----- Extracted material
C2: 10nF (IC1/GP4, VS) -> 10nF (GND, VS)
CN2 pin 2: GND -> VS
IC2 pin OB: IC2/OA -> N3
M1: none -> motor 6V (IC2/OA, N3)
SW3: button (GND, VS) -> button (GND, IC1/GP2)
----------
----- Extracted material
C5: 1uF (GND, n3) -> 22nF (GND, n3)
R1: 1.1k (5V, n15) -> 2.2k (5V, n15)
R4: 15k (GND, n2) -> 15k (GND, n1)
----------
----- Extracted material
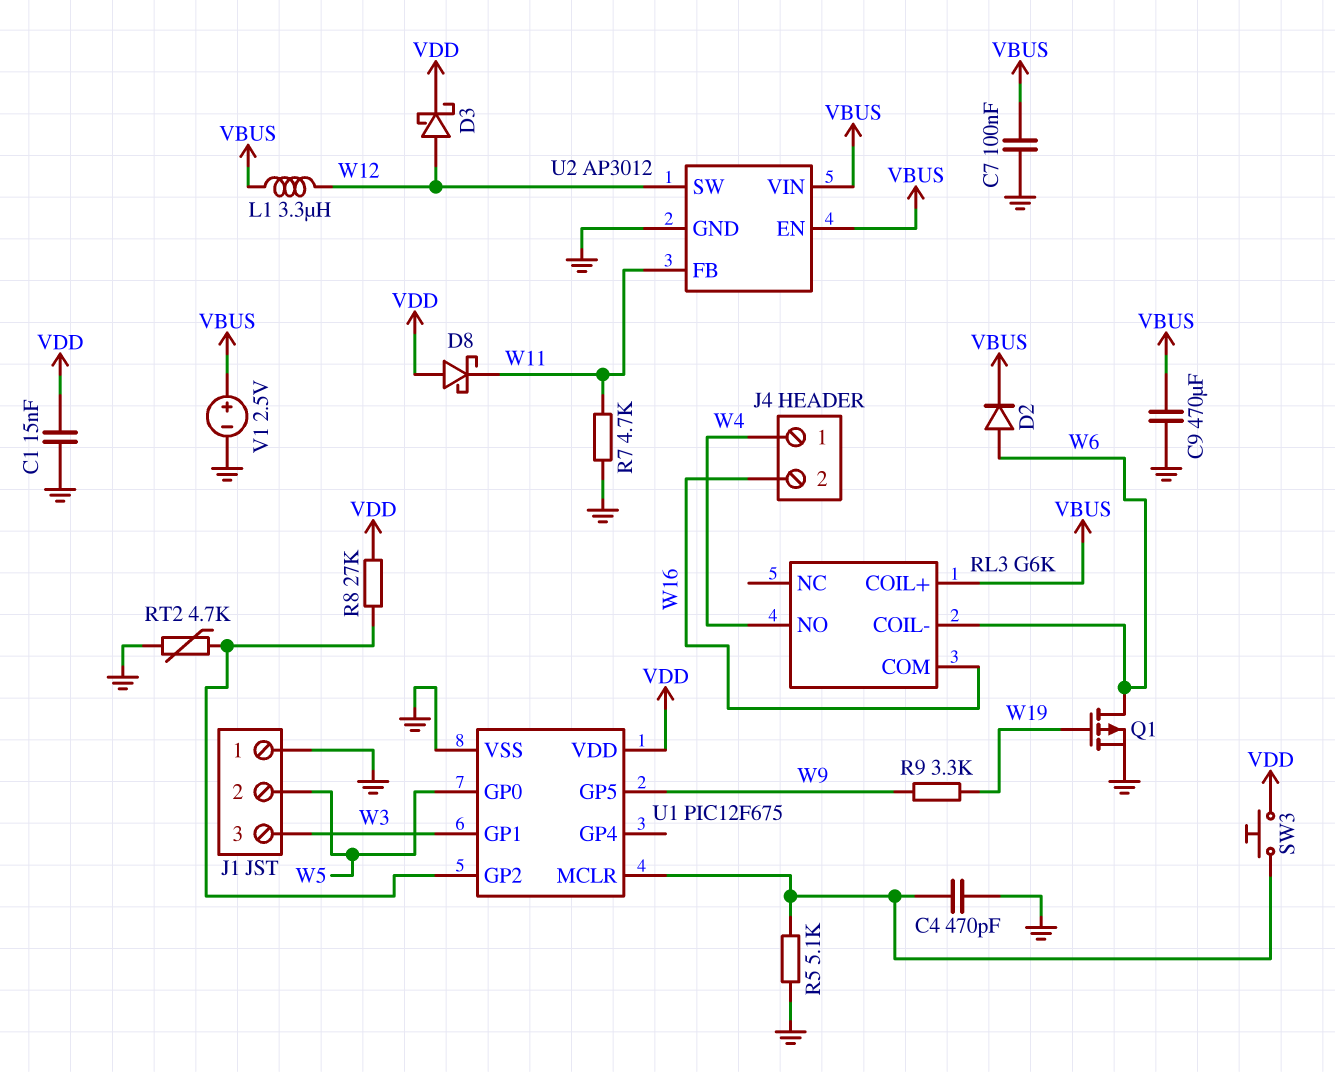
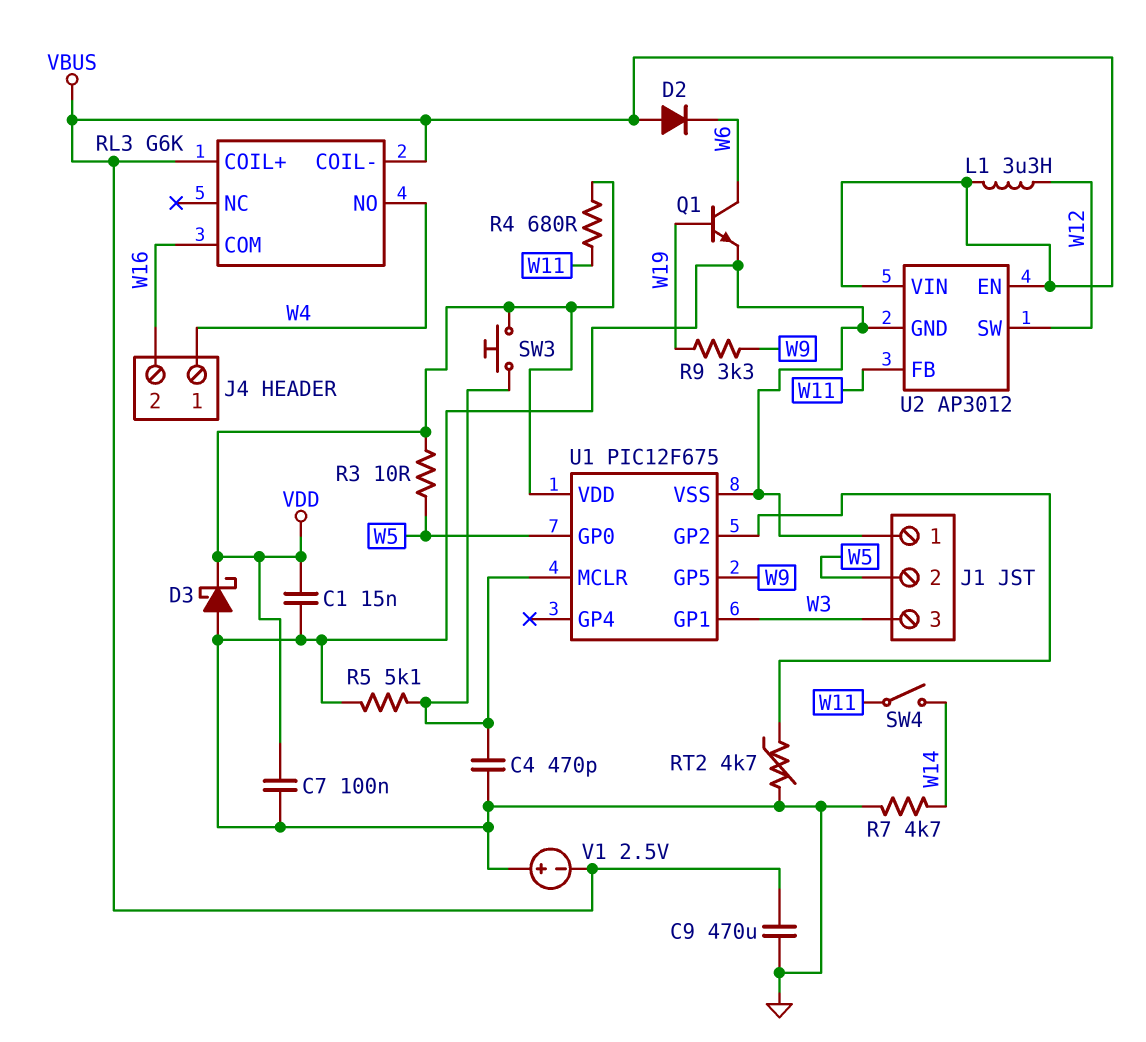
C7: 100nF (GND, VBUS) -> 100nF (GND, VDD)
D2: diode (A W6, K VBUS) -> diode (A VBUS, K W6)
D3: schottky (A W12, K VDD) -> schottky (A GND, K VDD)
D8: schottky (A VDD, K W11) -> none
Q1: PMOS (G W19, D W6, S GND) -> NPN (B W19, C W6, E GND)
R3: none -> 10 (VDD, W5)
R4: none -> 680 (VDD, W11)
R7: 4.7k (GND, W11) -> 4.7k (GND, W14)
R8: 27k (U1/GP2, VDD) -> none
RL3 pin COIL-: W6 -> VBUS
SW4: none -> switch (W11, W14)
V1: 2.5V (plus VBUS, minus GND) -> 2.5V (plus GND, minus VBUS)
----------
**Brief**
Of the entries above, repeat exactly the lines between the line with "C2: 10nF (IC1/GP4, VS) -> 10nF (GND, VS)" and the line with "SW3: button (GND, VS)", inclusive, and no others.

**Solution to this task**
C2: 10nF (IC1/GP4, VS) -> 10nF (GND, VS)
CN2 pin 2: GND -> VS
IC2 pin OB: IC2/OA -> N3
M1: none -> motor 6V (IC2/OA, N3)
SW3: button (GND, VS) -> button (GND, IC1/GP2)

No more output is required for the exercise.